Extract the full set of records, then give each one again exactly.

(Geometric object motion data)
* * * * *
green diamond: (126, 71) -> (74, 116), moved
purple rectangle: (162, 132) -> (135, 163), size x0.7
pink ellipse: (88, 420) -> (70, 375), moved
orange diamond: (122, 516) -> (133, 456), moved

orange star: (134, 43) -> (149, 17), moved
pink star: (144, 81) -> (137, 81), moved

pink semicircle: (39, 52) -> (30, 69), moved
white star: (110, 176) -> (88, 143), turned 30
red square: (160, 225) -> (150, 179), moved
* * * * *
Solution to the exercise:
green diamond: (126, 71) -> (74, 116), moved
purple rectangle: (162, 132) -> (135, 163), size x0.7
pink ellipse: (88, 420) -> (70, 375), moved
orange diamond: (122, 516) -> (133, 456), moved

orange star: (134, 43) -> (149, 17), moved
pink star: (144, 81) -> (137, 81), moved

pink semicircle: (39, 52) -> (30, 69), moved
white star: (110, 176) -> (88, 143), turned 30
red square: (160, 225) -> (150, 179), moved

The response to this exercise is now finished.